## TASK REQUIREMENTS
Gather every line in the records below that contains the word "stroma".

## ITEMS
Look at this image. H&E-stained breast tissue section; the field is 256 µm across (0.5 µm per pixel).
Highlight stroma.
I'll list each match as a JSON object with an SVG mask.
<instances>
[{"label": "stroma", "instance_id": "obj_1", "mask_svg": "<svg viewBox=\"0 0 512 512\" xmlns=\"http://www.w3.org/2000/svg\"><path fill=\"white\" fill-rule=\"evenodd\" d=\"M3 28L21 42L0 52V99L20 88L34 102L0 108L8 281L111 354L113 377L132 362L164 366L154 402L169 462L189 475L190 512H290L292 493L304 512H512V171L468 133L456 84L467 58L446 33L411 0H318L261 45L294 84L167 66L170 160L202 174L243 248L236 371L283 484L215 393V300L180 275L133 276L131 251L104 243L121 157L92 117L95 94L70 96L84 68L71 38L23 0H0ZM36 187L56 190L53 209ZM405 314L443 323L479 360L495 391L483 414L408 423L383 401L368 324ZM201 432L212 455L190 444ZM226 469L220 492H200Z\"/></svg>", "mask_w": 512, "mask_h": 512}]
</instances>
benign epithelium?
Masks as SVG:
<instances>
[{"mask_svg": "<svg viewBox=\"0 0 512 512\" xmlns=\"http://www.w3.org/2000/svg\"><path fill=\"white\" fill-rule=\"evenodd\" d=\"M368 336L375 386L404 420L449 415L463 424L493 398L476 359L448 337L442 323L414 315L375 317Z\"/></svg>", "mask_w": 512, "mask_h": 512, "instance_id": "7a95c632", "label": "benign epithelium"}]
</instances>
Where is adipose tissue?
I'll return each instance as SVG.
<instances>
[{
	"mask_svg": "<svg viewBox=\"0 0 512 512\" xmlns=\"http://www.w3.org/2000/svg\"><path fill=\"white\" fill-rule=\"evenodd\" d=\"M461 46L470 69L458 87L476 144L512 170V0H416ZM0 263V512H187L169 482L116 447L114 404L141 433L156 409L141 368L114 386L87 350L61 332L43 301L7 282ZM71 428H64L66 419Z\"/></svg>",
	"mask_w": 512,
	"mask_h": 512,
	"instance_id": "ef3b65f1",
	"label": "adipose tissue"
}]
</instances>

## FULL OUTPUT
Highlight stroma.
[{"label": "stroma", "instance_id": "obj_1", "mask_svg": "<svg viewBox=\"0 0 512 512\" xmlns=\"http://www.w3.org/2000/svg\"><path fill=\"white\" fill-rule=\"evenodd\" d=\"M3 28L21 42L0 52V99L20 88L34 102L0 108L8 281L111 354L113 377L132 362L164 366L154 402L169 462L189 475L190 512H290L292 493L304 512H512V171L468 133L456 84L467 58L446 33L411 0H318L261 45L294 84L167 66L170 160L202 174L243 248L236 371L283 484L215 393V300L180 275L133 276L131 251L104 243L121 157L92 117L95 94L70 96L84 68L71 38L23 0H0ZM36 187L56 190L53 209ZM405 314L443 323L479 360L495 391L483 414L408 423L383 401L368 324ZM201 432L212 455L190 444ZM226 469L220 492H200Z\"/></svg>", "mask_w": 512, "mask_h": 512}]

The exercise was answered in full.